** Opening RECORD EXCERPTS block **
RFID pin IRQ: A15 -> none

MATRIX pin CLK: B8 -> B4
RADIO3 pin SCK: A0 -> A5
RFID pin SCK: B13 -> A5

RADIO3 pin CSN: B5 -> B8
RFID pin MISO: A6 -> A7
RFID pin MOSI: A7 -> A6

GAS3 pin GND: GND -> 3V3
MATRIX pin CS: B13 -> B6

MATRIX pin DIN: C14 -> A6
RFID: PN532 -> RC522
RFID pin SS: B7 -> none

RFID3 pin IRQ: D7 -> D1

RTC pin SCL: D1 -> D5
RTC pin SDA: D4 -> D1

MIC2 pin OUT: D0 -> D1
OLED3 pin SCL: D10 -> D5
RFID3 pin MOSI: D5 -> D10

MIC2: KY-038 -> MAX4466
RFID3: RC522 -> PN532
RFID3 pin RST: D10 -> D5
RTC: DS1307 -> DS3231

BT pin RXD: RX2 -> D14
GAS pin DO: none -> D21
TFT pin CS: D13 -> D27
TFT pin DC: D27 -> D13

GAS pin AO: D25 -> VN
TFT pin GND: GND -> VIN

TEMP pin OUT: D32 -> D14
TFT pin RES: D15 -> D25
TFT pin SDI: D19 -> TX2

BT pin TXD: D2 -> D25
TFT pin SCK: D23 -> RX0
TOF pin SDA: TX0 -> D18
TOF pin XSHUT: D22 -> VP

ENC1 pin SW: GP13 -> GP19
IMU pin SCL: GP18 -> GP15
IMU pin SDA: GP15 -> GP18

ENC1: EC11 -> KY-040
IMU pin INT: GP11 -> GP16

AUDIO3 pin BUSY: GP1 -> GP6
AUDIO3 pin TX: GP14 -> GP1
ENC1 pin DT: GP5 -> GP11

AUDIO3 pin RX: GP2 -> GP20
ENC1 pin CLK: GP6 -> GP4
** Closing RECORD EXCERPTS block **
> [WORK TASK]
Would you please give the data above again, exactly as it appears?

> [REPLY]
RFID pin IRQ: A15 -> none

MATRIX pin CLK: B8 -> B4
RADIO3 pin SCK: A0 -> A5
RFID pin SCK: B13 -> A5

RADIO3 pin CSN: B5 -> B8
RFID pin MISO: A6 -> A7
RFID pin MOSI: A7 -> A6

GAS3 pin GND: GND -> 3V3
MATRIX pin CS: B13 -> B6

MATRIX pin DIN: C14 -> A6
RFID: PN532 -> RC522
RFID pin SS: B7 -> none

RFID3 pin IRQ: D7 -> D1

RTC pin SCL: D1 -> D5
RTC pin SDA: D4 -> D1

MIC2 pin OUT: D0 -> D1
OLED3 pin SCL: D10 -> D5
RFID3 pin MOSI: D5 -> D10

MIC2: KY-038 -> MAX4466
RFID3: RC522 -> PN532
RFID3 pin RST: D10 -> D5
RTC: DS1307 -> DS3231

BT pin RXD: RX2 -> D14
GAS pin DO: none -> D21
TFT pin CS: D13 -> D27
TFT pin DC: D27 -> D13

GAS pin AO: D25 -> VN
TFT pin GND: GND -> VIN

TEMP pin OUT: D32 -> D14
TFT pin RES: D15 -> D25
TFT pin SDI: D19 -> TX2

BT pin TXD: D2 -> D25
TFT pin SCK: D23 -> RX0
TOF pin SDA: TX0 -> D18
TOF pin XSHUT: D22 -> VP

ENC1 pin SW: GP13 -> GP19
IMU pin SCL: GP18 -> GP15
IMU pin SDA: GP15 -> GP18

ENC1: EC11 -> KY-040
IMU pin INT: GP11 -> GP16

AUDIO3 pin BUSY: GP1 -> GP6
AUDIO3 pin TX: GP14 -> GP1
ENC1 pin DT: GP5 -> GP11

AUDIO3 pin RX: GP2 -> GP20
ENC1 pin CLK: GP6 -> GP4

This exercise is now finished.